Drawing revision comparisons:
== == ==
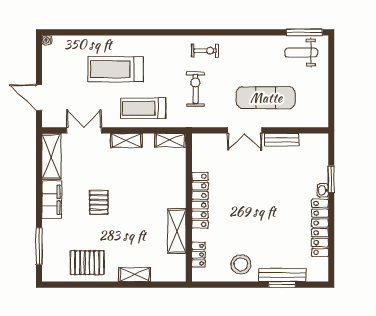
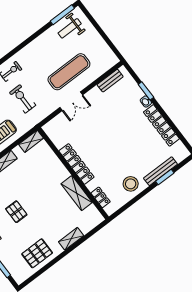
bench: (282, 140) -> (110, 81), moved

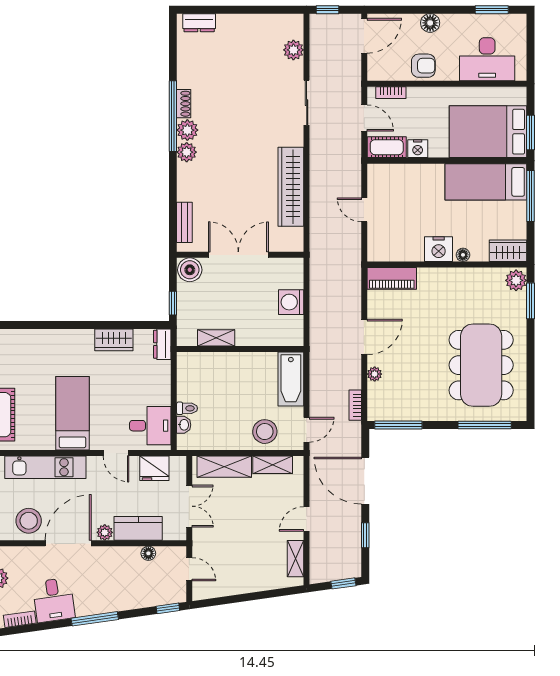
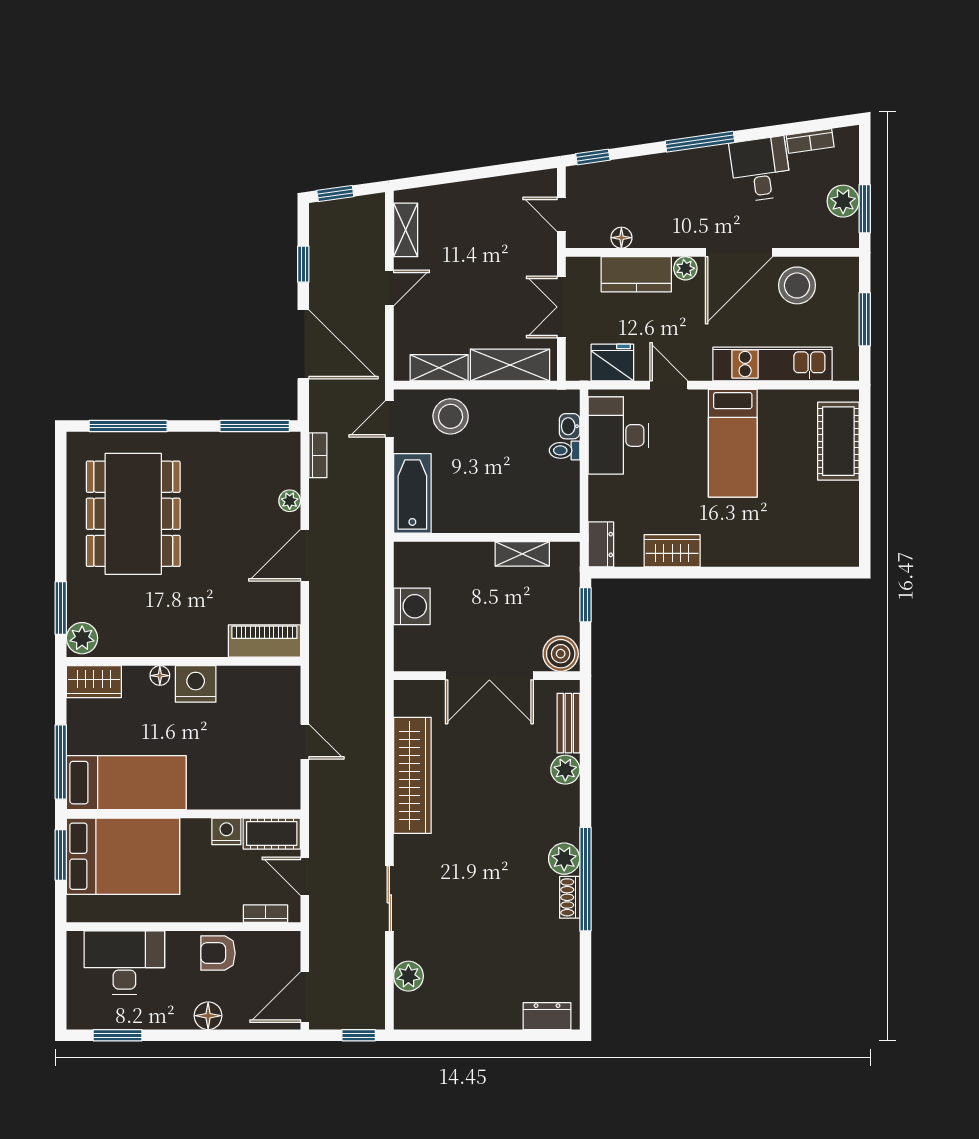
plant: (187, 152) -> (565, 770), moved
desk: (150, 426) -> (619, 435), width x1.37

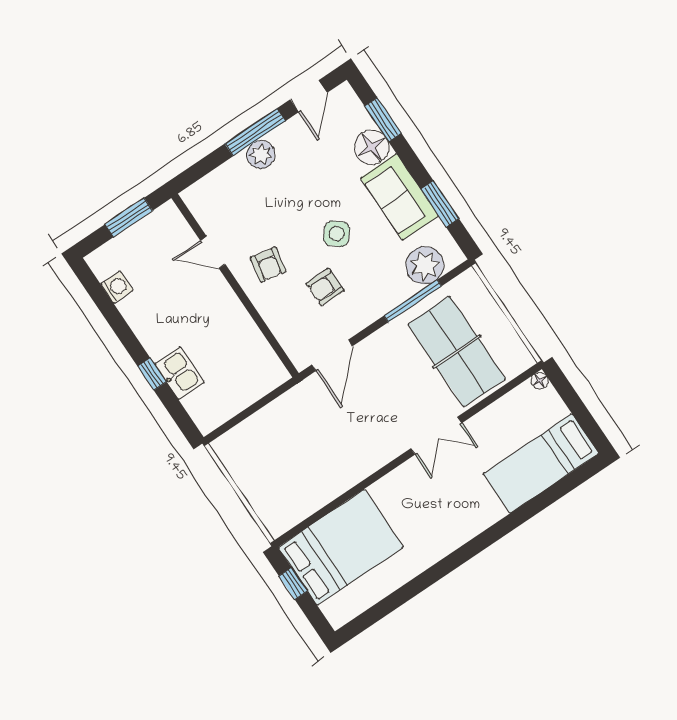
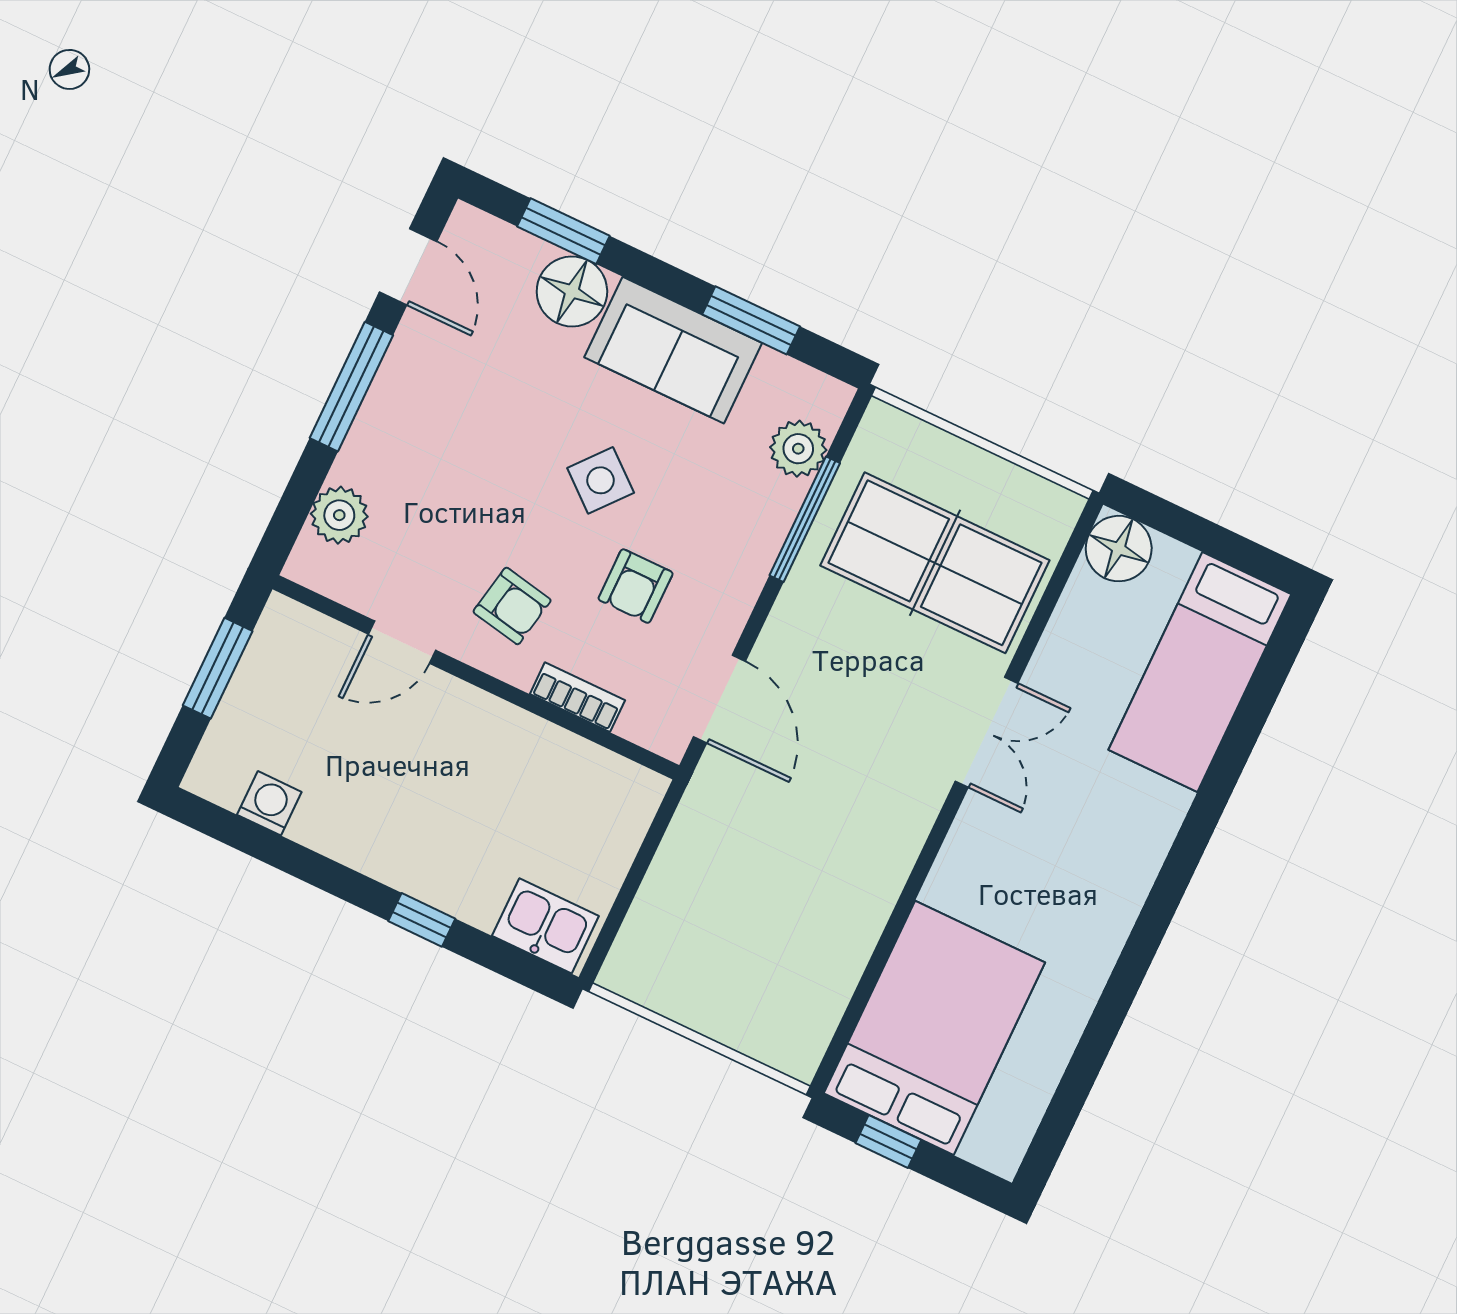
plant: (261, 154) -> (339, 515), moved
plant: (425, 265) -> (798, 449), width x0.73, depth x0.73
bookcase: (273, 319) -> (577, 697), added
kitchen sink: (179, 373) -> (545, 926), moved
floor lamp: (540, 381) -> (1119, 549), width x1.89, depth x1.89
== == ==
■ **Work instruction**
Pictures stay out; the entries above are to be output exactly as given.

■ **Exercise result**
bench: (282, 140) -> (110, 81), moved

plant: (187, 152) -> (565, 770), moved
desk: (150, 426) -> (619, 435), width x1.37

plant: (261, 154) -> (339, 515), moved
plant: (425, 265) -> (798, 449), width x0.73, depth x0.73
bookcase: (273, 319) -> (577, 697), added
kitchen sink: (179, 373) -> (545, 926), moved
floor lamp: (540, 381) -> (1119, 549), width x1.89, depth x1.89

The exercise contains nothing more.